## Requirement
Print nothing but the lines below starting at the line that holds "purple round brick I12 level" and ending at the line that holds "purple round brick K7", including both, each exactly as written.

## Given records
++++++++
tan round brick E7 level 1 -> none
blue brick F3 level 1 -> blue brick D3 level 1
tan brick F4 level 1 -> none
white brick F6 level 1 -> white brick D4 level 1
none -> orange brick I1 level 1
++++++++
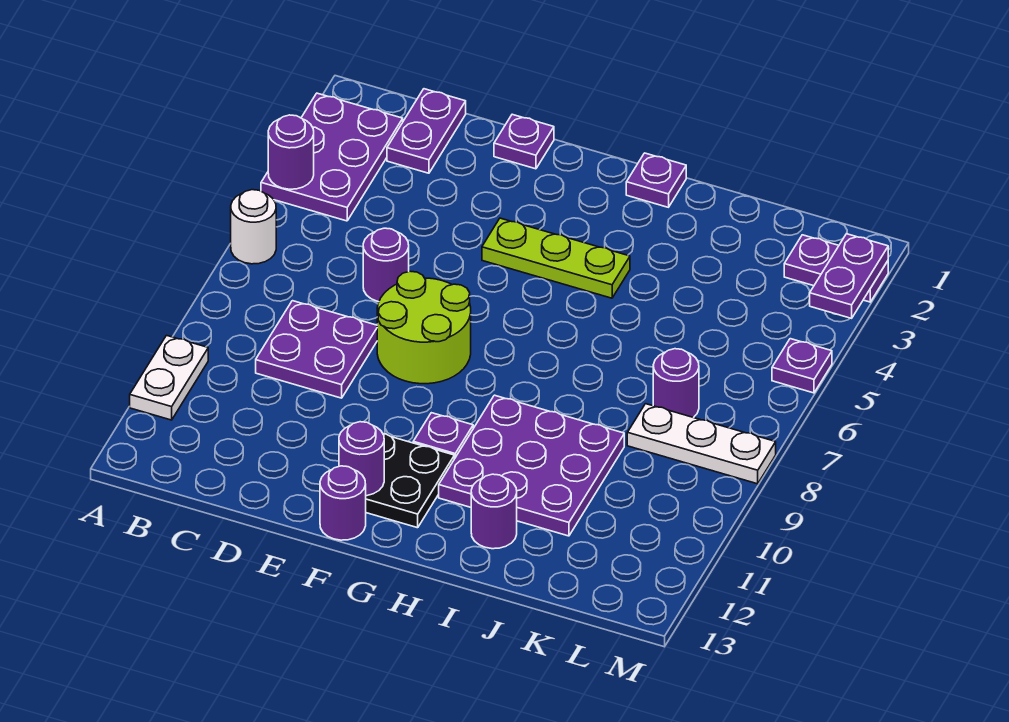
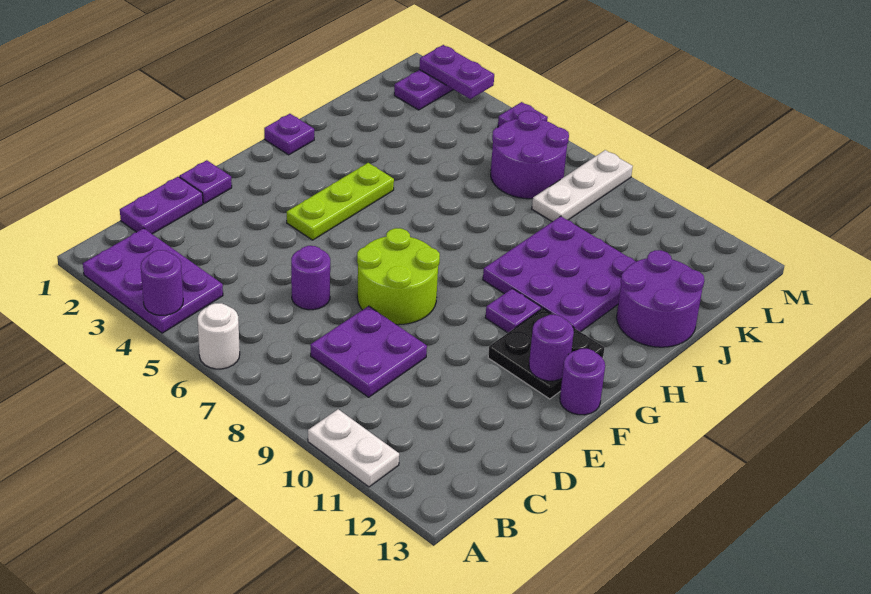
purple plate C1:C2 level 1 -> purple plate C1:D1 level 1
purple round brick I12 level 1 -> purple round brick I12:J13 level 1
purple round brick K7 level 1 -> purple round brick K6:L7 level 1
++++++++
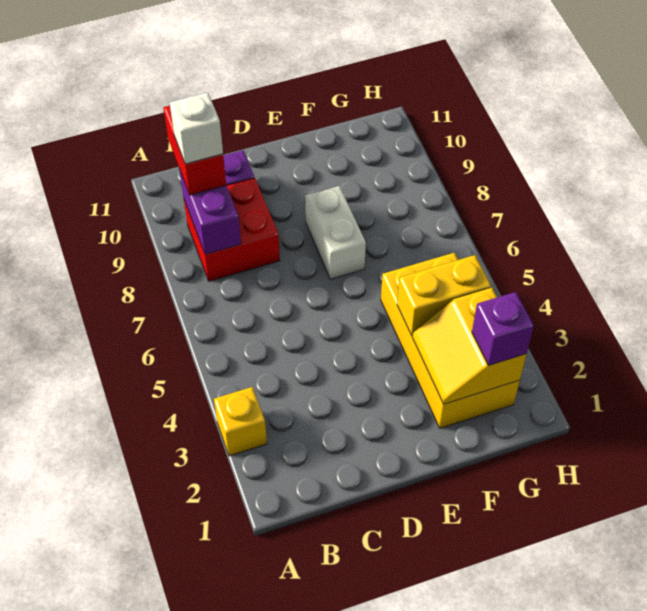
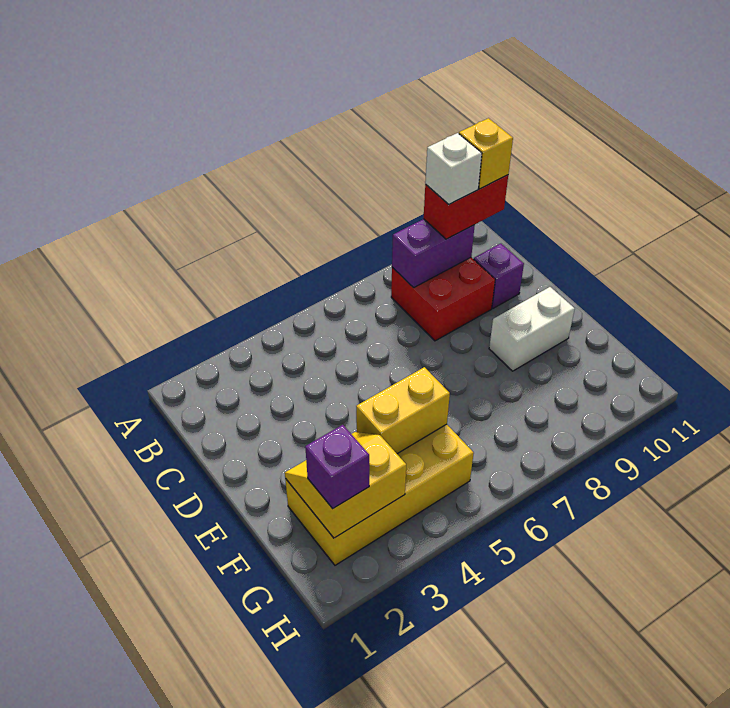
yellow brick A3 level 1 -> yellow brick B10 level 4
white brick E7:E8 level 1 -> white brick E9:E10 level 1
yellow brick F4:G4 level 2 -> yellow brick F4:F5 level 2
++++++++
## Solution for this exercise
purple round brick I12 level 1 -> purple round brick I12:J13 level 1
purple round brick K7 level 1 -> purple round brick K6:L7 level 1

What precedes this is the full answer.